Your assignment
Your copy should match the listing below word for word, with no images in it.

Records supplied
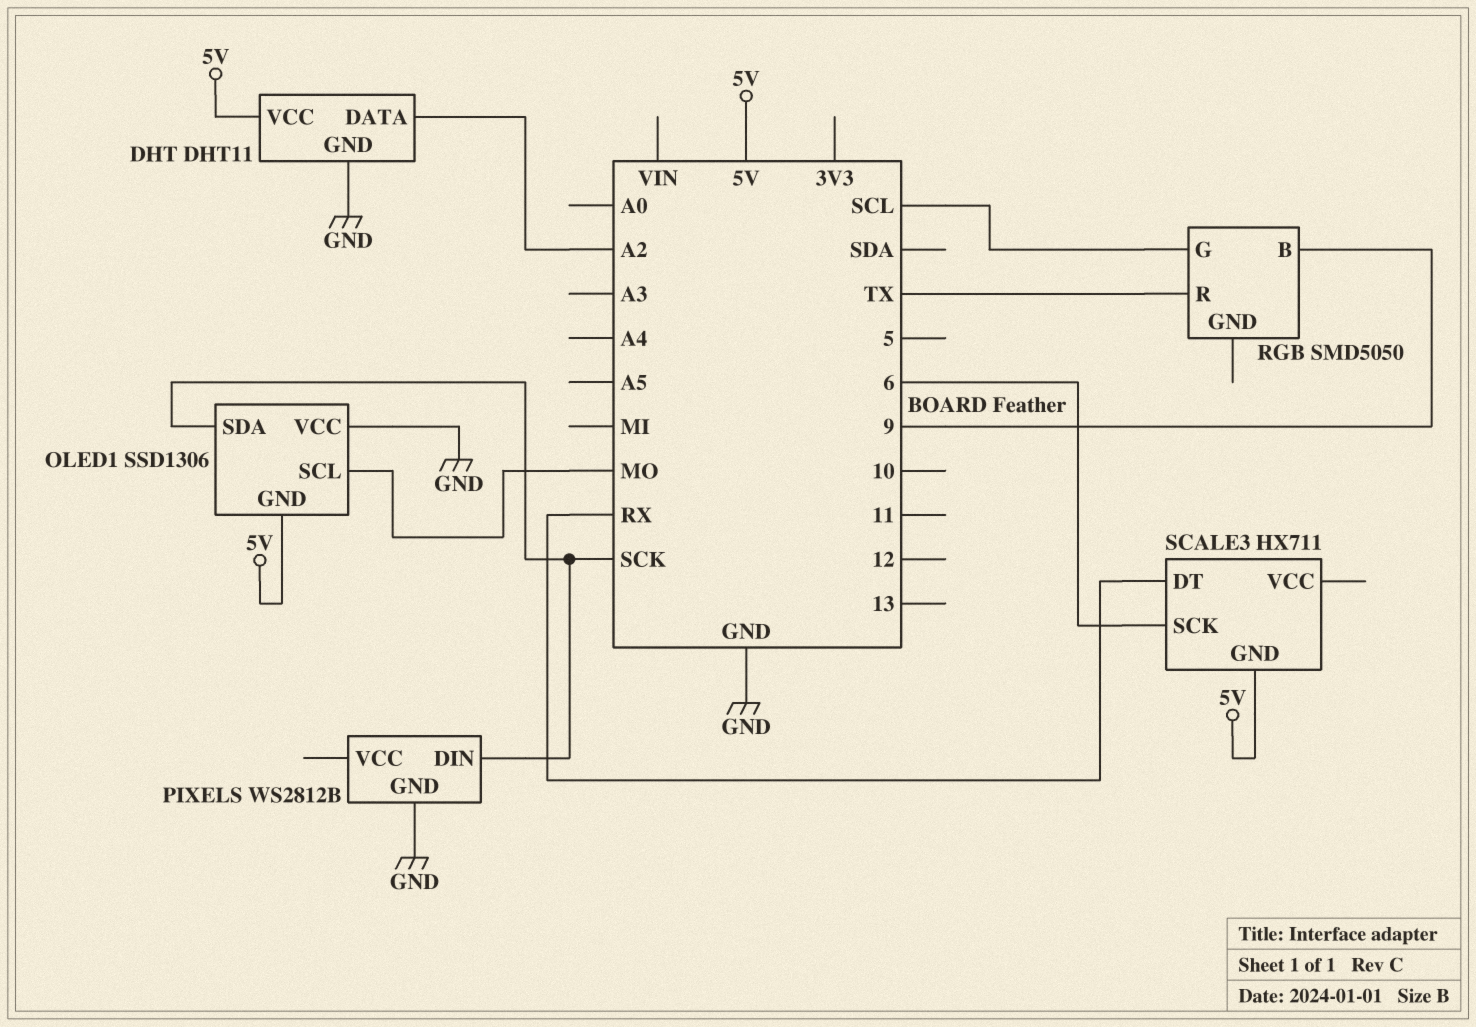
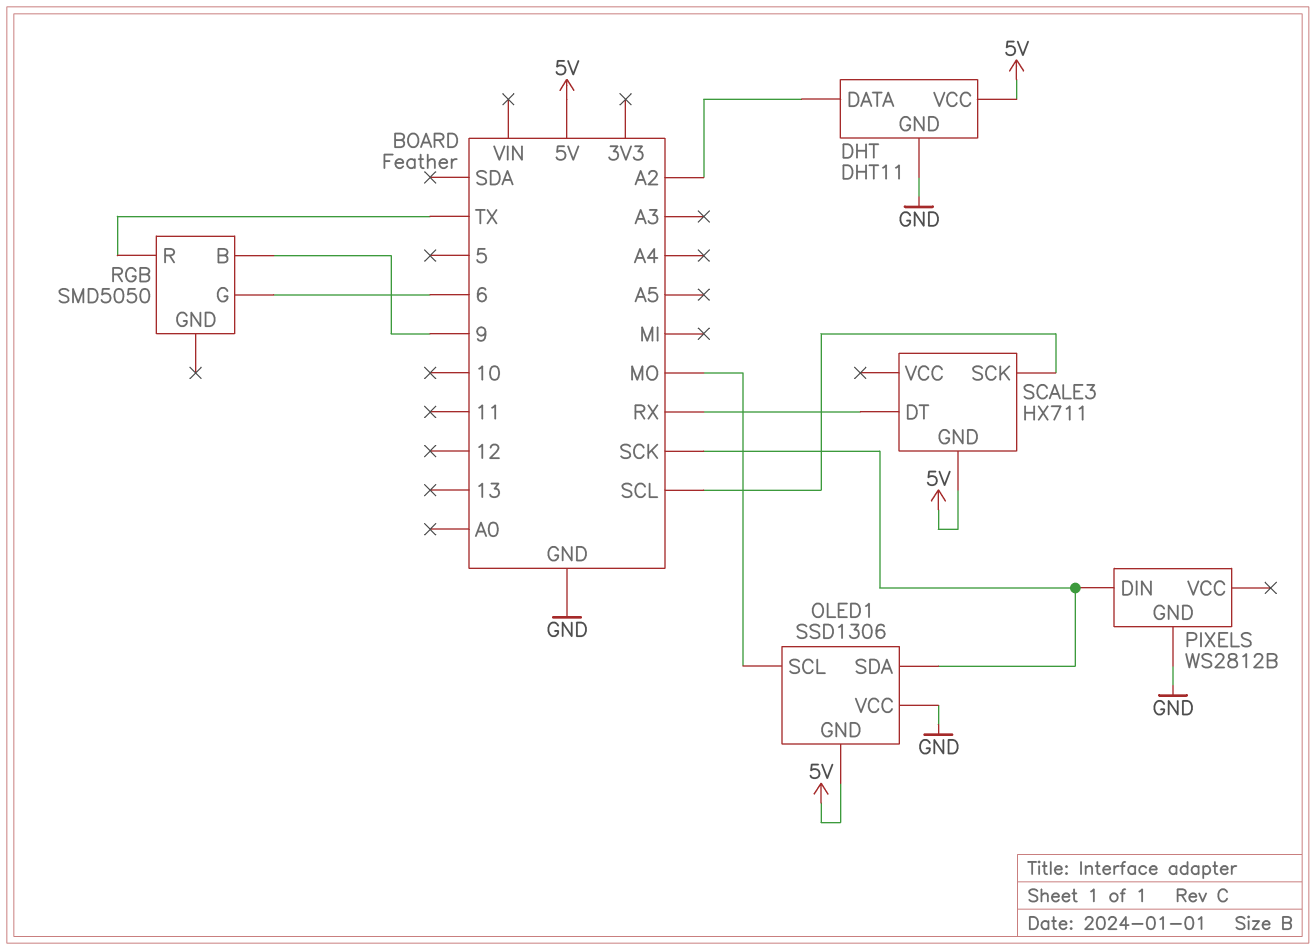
RGB pin G: SCL -> 6
SCALE3 pin SCK: 6 -> SCL

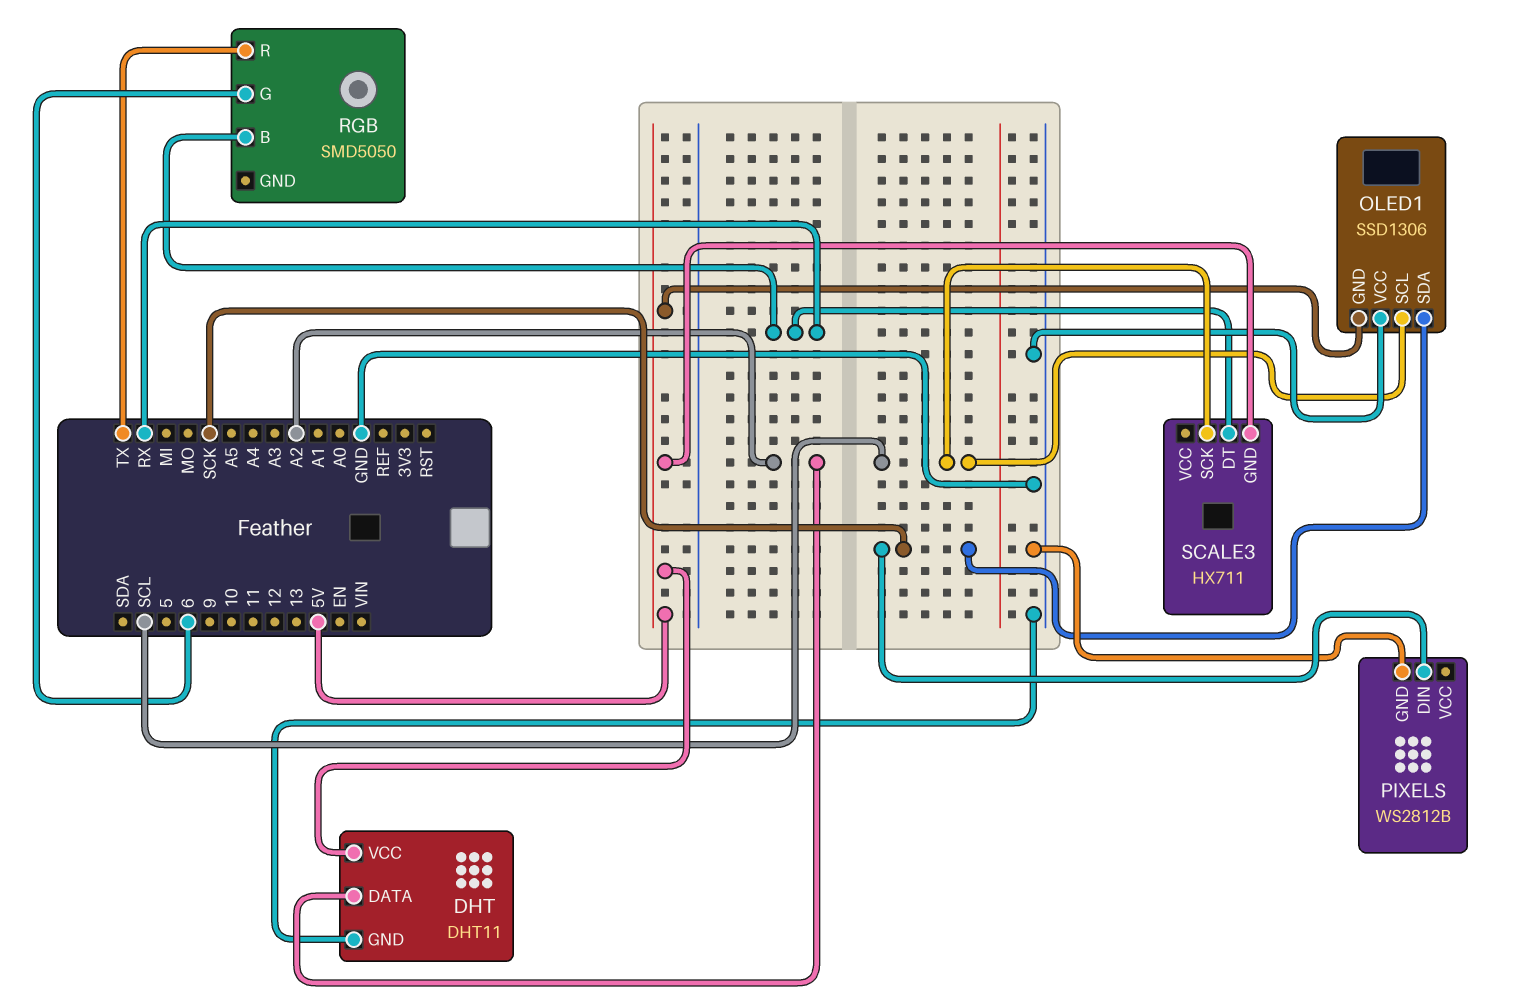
OLED1 pin SCL: MO -> SCL
RGB pin B: 9 -> RX

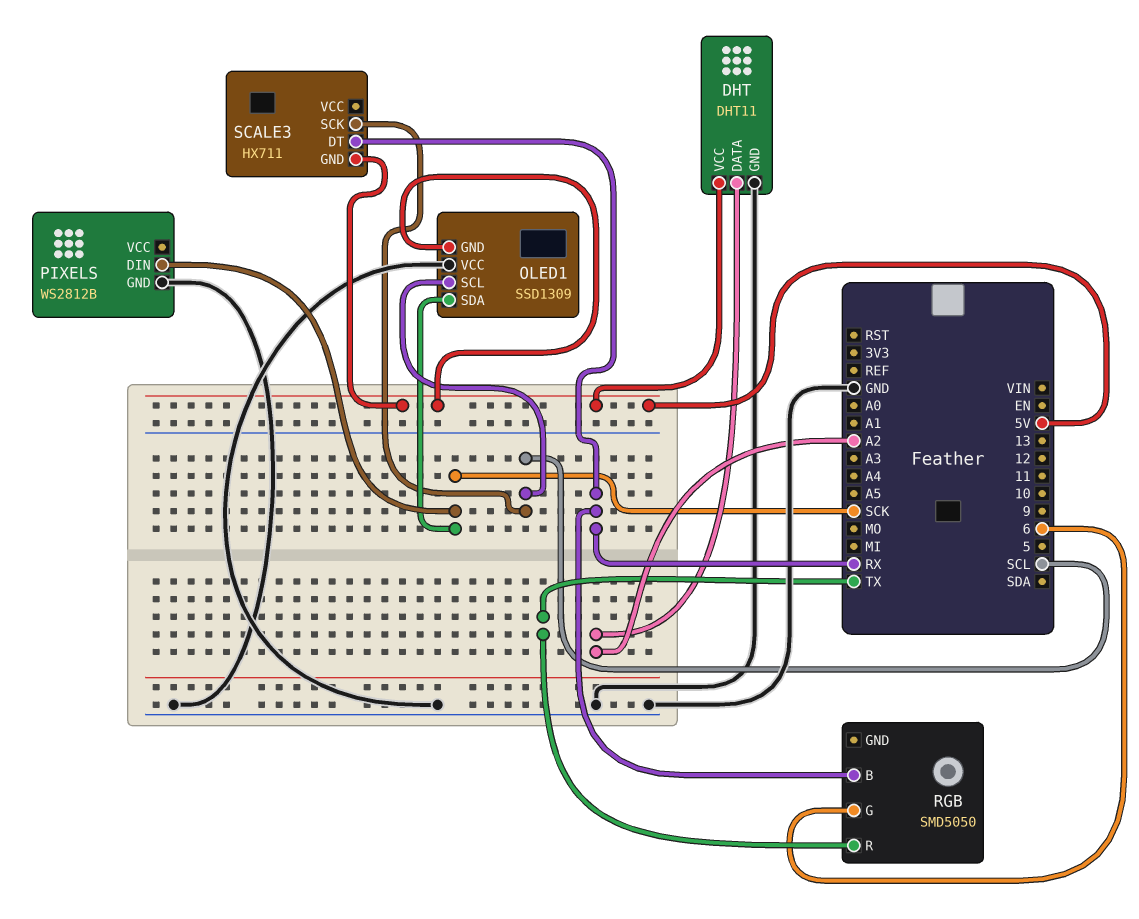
OLED1: SSD1306 -> SSD1309

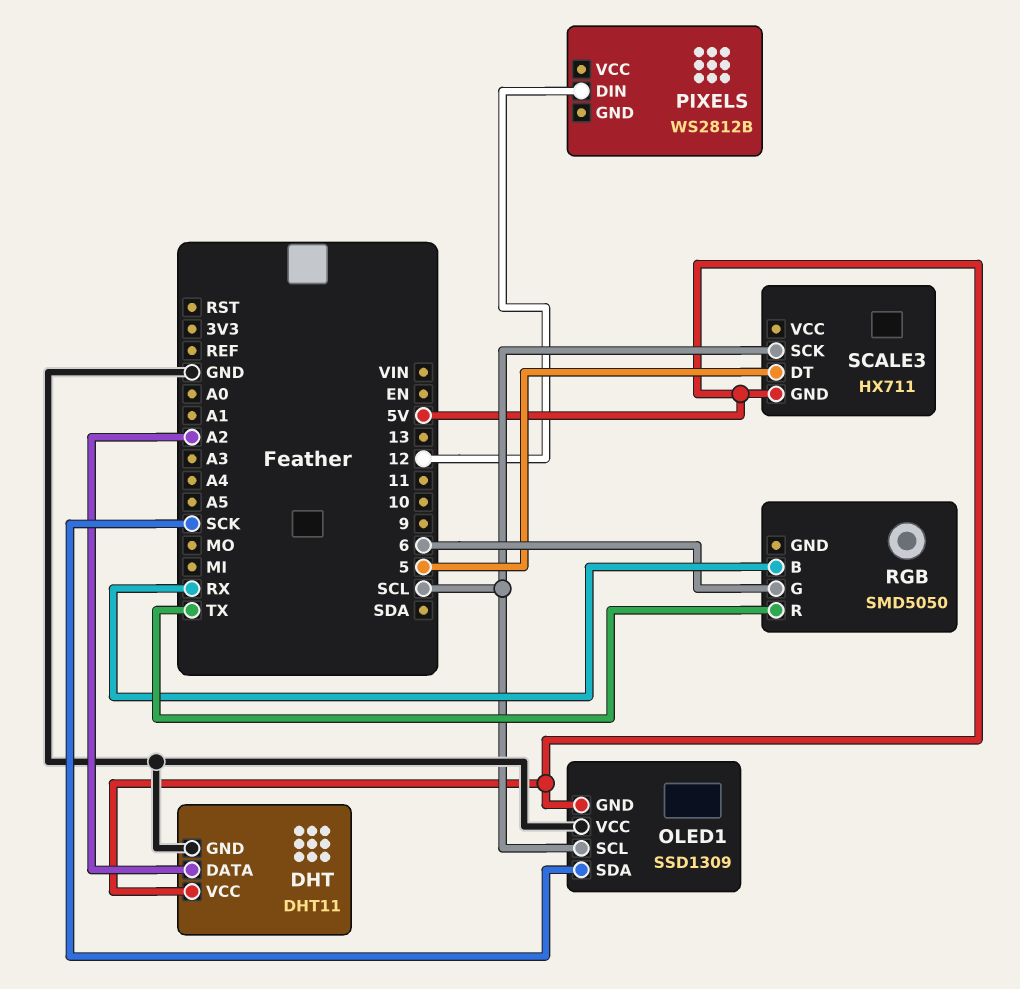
PIXELS pin DIN: SCK -> 12
PIXELS pin GND: GND -> none
SCALE3 pin DT: RX -> 5

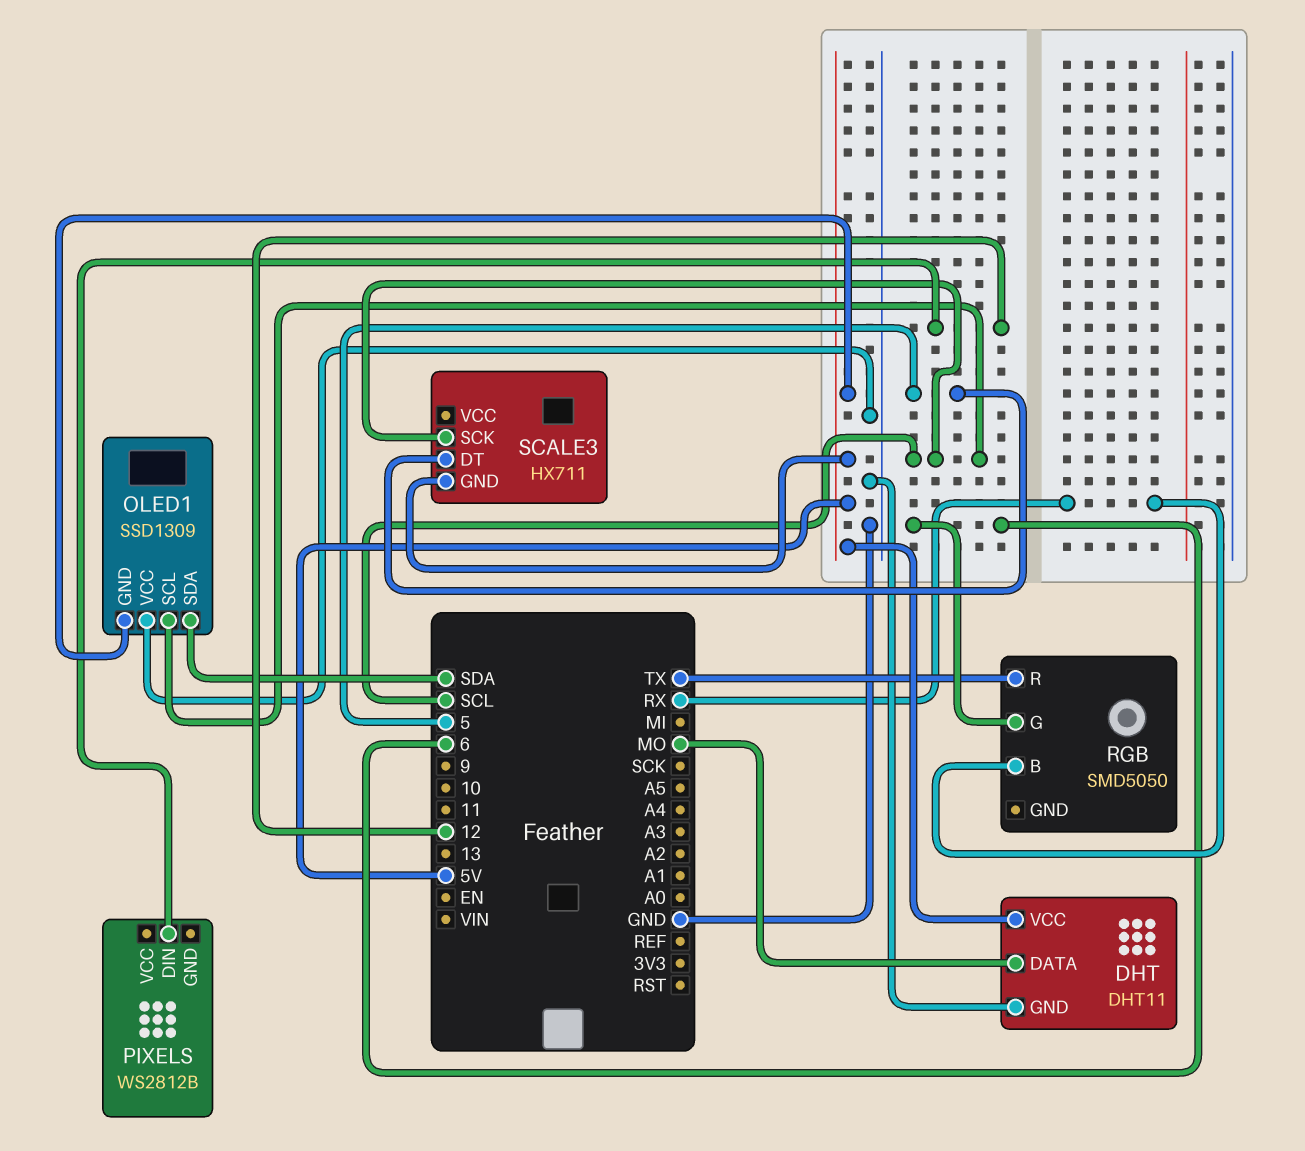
DHT pin DATA: A2 -> MO
OLED1 pin SDA: SCK -> SDA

Reply to the task
RGB pin G: SCL -> 6
SCALE3 pin SCK: 6 -> SCL

OLED1 pin SCL: MO -> SCL
RGB pin B: 9 -> RX

OLED1: SSD1306 -> SSD1309

PIXELS pin DIN: SCK -> 12
PIXELS pin GND: GND -> none
SCALE3 pin DT: RX -> 5

DHT pin DATA: A2 -> MO
OLED1 pin SDA: SCK -> SDA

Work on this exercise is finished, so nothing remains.